• [ACTION ITEM]:
After finding the line that holds "R111: 47k (5V, n14) -> 47k (n14, n27)" below, set down that line and the rest through the final one exactly, leaving the pictures out.

[Before-and-after change records]
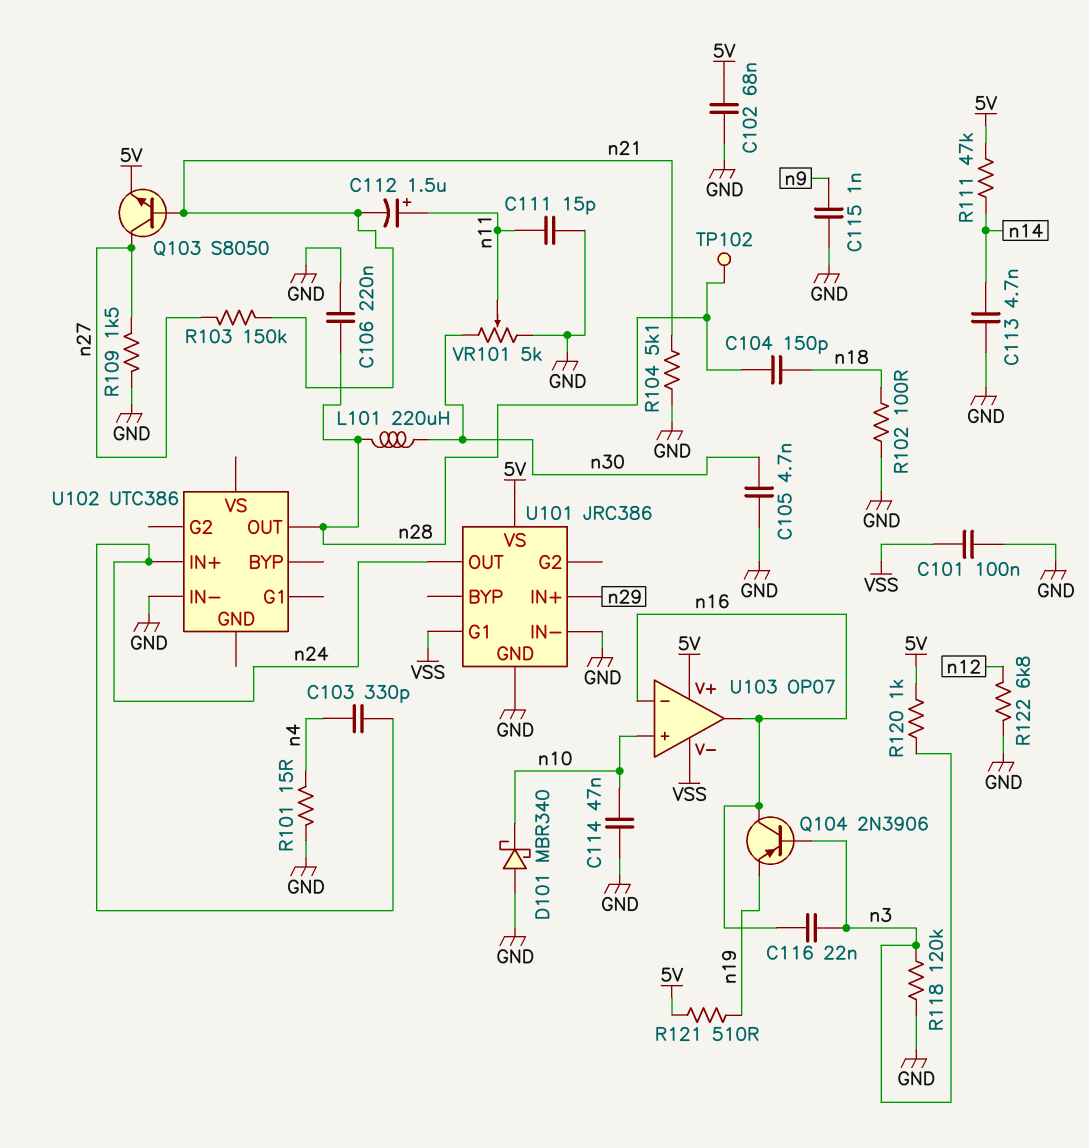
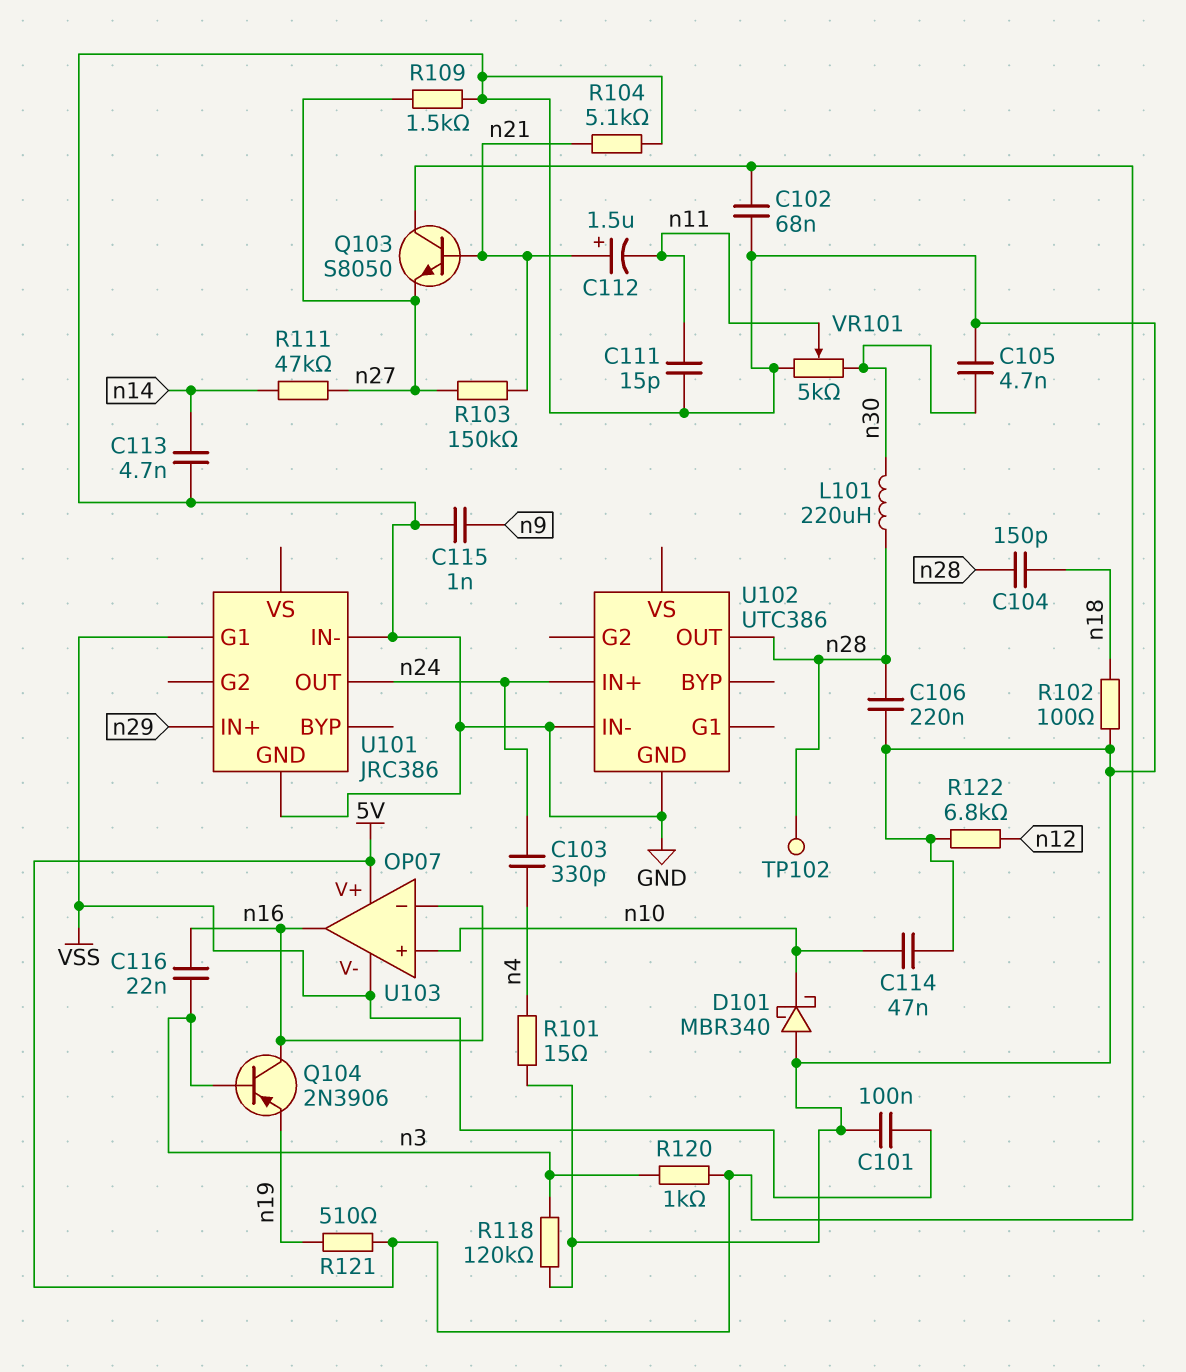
C112: 1.5uF (plus n11, minus n21) -> 1.5uF (plus n21, minus n11)
Q103: NPN S8050 (B n21, C n27, E 5V) -> NPN S8050 (B n21, C 5V, E n27)
R111: 47k (5V, n14) -> 47k (n14, n27)
U101 pin VS: 5V -> none
U102 pin GND: none -> GND

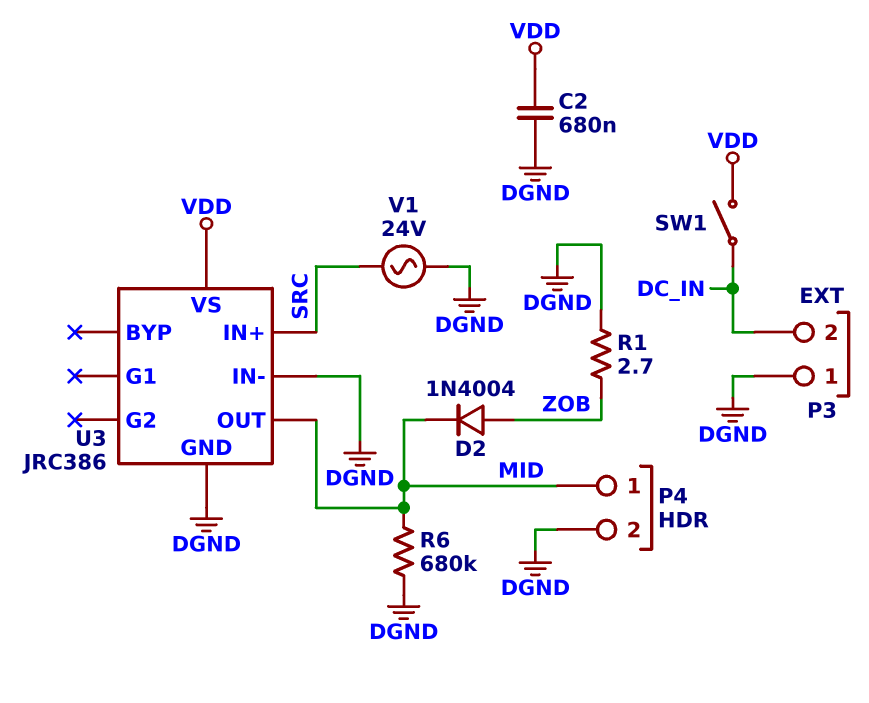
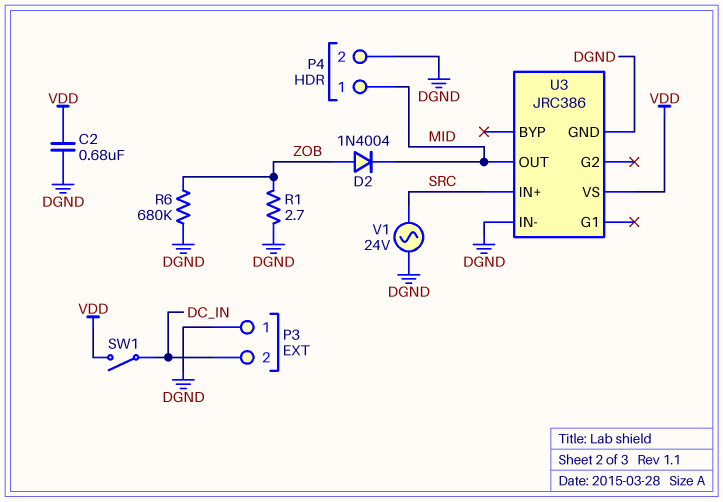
R6: 680k (DGND, MID) -> 680k (DGND, ZOB)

• [ANSWER]:
R111: 47k (5V, n14) -> 47k (n14, n27)
U101 pin VS: 5V -> none
U102 pin GND: none -> GND

R6: 680k (DGND, MID) -> 680k (DGND, ZOB)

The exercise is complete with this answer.